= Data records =
-- start --
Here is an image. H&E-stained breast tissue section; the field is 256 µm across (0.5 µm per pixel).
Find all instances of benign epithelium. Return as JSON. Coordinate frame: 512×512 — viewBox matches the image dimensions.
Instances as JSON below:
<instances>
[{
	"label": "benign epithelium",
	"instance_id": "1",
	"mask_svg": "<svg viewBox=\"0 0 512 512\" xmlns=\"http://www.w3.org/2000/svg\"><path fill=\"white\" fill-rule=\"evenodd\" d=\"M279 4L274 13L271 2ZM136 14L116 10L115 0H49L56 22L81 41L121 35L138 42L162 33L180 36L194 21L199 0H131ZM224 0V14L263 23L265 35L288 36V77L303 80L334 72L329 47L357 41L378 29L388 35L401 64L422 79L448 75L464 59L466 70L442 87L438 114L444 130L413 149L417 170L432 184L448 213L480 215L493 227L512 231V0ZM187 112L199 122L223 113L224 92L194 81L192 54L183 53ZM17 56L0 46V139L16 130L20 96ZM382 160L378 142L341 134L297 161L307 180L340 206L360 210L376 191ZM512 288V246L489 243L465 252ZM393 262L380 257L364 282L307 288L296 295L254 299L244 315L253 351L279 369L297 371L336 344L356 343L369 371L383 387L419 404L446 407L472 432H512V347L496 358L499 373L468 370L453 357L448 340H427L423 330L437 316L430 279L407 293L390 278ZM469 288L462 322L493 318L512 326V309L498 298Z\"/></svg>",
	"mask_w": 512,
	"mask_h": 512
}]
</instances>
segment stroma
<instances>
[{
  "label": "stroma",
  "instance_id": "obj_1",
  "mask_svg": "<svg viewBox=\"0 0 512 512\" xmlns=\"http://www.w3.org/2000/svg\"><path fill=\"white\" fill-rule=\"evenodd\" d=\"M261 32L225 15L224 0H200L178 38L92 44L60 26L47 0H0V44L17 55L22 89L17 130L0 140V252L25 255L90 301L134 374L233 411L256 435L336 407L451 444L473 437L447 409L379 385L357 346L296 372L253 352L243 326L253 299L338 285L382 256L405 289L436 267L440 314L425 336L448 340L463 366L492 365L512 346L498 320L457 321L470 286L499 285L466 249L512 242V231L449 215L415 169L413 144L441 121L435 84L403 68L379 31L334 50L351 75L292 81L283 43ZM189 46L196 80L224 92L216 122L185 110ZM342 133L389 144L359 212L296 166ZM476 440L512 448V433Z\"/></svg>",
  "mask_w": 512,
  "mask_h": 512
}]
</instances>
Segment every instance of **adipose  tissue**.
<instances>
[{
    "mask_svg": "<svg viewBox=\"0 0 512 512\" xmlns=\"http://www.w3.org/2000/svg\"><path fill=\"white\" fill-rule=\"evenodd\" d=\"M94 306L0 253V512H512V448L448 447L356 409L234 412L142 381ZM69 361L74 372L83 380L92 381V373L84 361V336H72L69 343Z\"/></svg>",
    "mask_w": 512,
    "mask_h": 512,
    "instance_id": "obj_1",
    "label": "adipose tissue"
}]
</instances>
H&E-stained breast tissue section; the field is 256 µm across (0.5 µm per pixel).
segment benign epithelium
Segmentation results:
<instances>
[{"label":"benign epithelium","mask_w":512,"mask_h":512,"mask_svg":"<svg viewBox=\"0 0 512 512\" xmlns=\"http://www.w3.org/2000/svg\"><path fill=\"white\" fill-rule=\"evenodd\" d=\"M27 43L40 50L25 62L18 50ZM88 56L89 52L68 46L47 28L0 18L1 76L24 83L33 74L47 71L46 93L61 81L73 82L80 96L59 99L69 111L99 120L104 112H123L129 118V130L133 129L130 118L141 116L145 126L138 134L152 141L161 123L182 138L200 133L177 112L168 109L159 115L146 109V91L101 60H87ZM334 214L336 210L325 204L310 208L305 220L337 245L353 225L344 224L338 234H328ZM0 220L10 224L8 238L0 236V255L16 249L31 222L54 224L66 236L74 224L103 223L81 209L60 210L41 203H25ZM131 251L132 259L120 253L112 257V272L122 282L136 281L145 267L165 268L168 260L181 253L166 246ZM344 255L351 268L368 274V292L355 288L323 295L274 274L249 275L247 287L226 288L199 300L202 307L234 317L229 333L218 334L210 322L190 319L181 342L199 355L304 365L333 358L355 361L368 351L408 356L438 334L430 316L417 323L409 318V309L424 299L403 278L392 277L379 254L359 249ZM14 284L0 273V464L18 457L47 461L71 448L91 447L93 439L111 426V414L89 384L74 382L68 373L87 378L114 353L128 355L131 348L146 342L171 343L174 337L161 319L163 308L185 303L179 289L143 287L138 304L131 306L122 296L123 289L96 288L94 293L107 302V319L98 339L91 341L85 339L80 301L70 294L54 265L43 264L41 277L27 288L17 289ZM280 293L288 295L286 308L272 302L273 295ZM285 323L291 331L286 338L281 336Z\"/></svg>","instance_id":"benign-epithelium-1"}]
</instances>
-- end --
= The task =
Using the data above, reproduce every line exactly.

= Task answer =
Here is an image. H&E-stained breast tissue section; the field is 256 µm across (0.5 µm per pixel).
Find all instances of benign epithelium. Return as JSON. Coordinate frame: 512×512 — viewBox matches the image dimensions.
Instances as JSON below:
<instances>
[{
	"label": "benign epithelium",
	"instance_id": "1",
	"mask_svg": "<svg viewBox=\"0 0 512 512\" xmlns=\"http://www.w3.org/2000/svg\"><path fill=\"white\" fill-rule=\"evenodd\" d=\"M279 4L274 13L271 2ZM136 14L116 10L115 0H49L56 22L81 41L121 35L138 42L162 33L180 36L194 21L199 0H131ZM224 0V14L263 23L265 35L288 36V77L303 80L334 72L329 47L357 41L378 29L388 35L401 64L422 79L448 75L464 59L466 70L442 87L438 114L444 130L413 149L417 170L432 184L448 213L480 215L493 227L512 231V0ZM187 112L199 122L223 113L224 92L194 81L192 54L183 53ZM17 56L0 46V139L16 130L20 96ZM382 160L378 142L341 134L297 161L307 180L340 206L360 210L376 191ZM512 288V246L489 243L465 252ZM393 262L380 257L364 282L307 288L296 295L254 299L244 315L253 351L279 369L297 371L336 344L356 343L369 371L383 387L419 404L446 407L472 432H512V347L496 358L499 373L468 370L453 357L448 340H427L423 330L437 316L430 279L407 293L390 278ZM469 288L462 322L493 318L512 326V309L498 298Z\"/></svg>",
	"mask_w": 512,
	"mask_h": 512
}]
</instances>
segment stroma
<instances>
[{
  "label": "stroma",
  "instance_id": "obj_1",
  "mask_svg": "<svg viewBox=\"0 0 512 512\" xmlns=\"http://www.w3.org/2000/svg\"><path fill=\"white\" fill-rule=\"evenodd\" d=\"M261 32L225 15L224 0H200L178 38L92 44L60 26L47 0H0V44L17 55L22 89L17 130L0 140V252L25 255L90 301L134 374L233 411L256 435L336 407L451 444L473 437L447 409L379 385L357 346L296 372L253 352L243 326L253 299L338 285L382 256L405 289L436 267L440 314L425 336L448 340L463 366L492 365L512 346L498 320L457 321L470 286L499 285L466 249L512 242V231L449 215L415 169L413 144L441 121L435 84L403 68L379 31L334 50L351 75L292 81L283 43ZM189 46L196 80L224 92L216 122L185 110ZM342 133L389 144L359 212L296 166ZM476 440L512 448V433Z\"/></svg>",
  "mask_w": 512,
  "mask_h": 512
}]
</instances>
Segment every instance of **adipose  tissue**.
<instances>
[{
    "mask_svg": "<svg viewBox=\"0 0 512 512\" xmlns=\"http://www.w3.org/2000/svg\"><path fill=\"white\" fill-rule=\"evenodd\" d=\"M94 306L0 253V512H512V448L448 447L356 409L234 412L142 381ZM69 361L74 372L83 380L92 381V373L84 361V336H72L69 343Z\"/></svg>",
    "mask_w": 512,
    "mask_h": 512,
    "instance_id": "obj_1",
    "label": "adipose tissue"
}]
</instances>
H&E-stained breast tissue section; the field is 256 µm across (0.5 µm per pixel).
segment benign epithelium
Segmentation results:
<instances>
[{"label":"benign epithelium","mask_w":512,"mask_h":512,"mask_svg":"<svg viewBox=\"0 0 512 512\" xmlns=\"http://www.w3.org/2000/svg\"><path fill=\"white\" fill-rule=\"evenodd\" d=\"M27 43L40 50L25 62L18 50ZM88 56L89 52L68 46L47 28L0 18L1 76L24 83L33 74L47 71L46 93L61 81L73 82L80 96L59 99L69 111L99 120L104 112H123L129 118V130L133 129L130 118L141 116L145 126L138 134L152 141L161 123L182 138L200 133L177 112L168 109L159 115L146 109V91L101 60H87ZM334 214L336 210L325 204L310 208L305 220L337 245L353 225L344 224L338 234H328ZM0 220L10 224L8 238L0 236V255L16 249L31 222L54 224L66 236L74 224L103 223L81 209L60 210L41 203H25ZM131 251L132 259L120 253L112 257V272L122 282L136 281L145 267L165 268L168 260L181 253L166 246ZM344 255L351 268L368 274V292L355 288L323 295L274 274L249 275L247 287L226 288L199 300L202 307L234 317L229 333L218 334L210 322L190 319L181 342L199 355L304 365L333 358L355 361L368 351L408 356L438 334L430 316L417 323L409 318V309L424 299L403 278L392 277L379 254L359 249ZM14 284L0 273V464L18 457L47 461L71 448L91 447L93 439L111 426V414L89 384L74 382L68 373L87 378L114 353L128 355L131 348L146 342L171 343L174 337L161 319L163 308L185 303L179 289L143 287L138 304L131 306L122 296L123 289L96 288L94 293L107 302V319L98 339L91 341L85 339L80 301L70 294L54 265L43 264L41 277L27 288L17 289ZM280 293L288 295L286 308L272 302L273 295ZM285 323L291 331L286 338L281 336Z\"/></svg>","instance_id":"benign-epithelium-1"}]
</instances>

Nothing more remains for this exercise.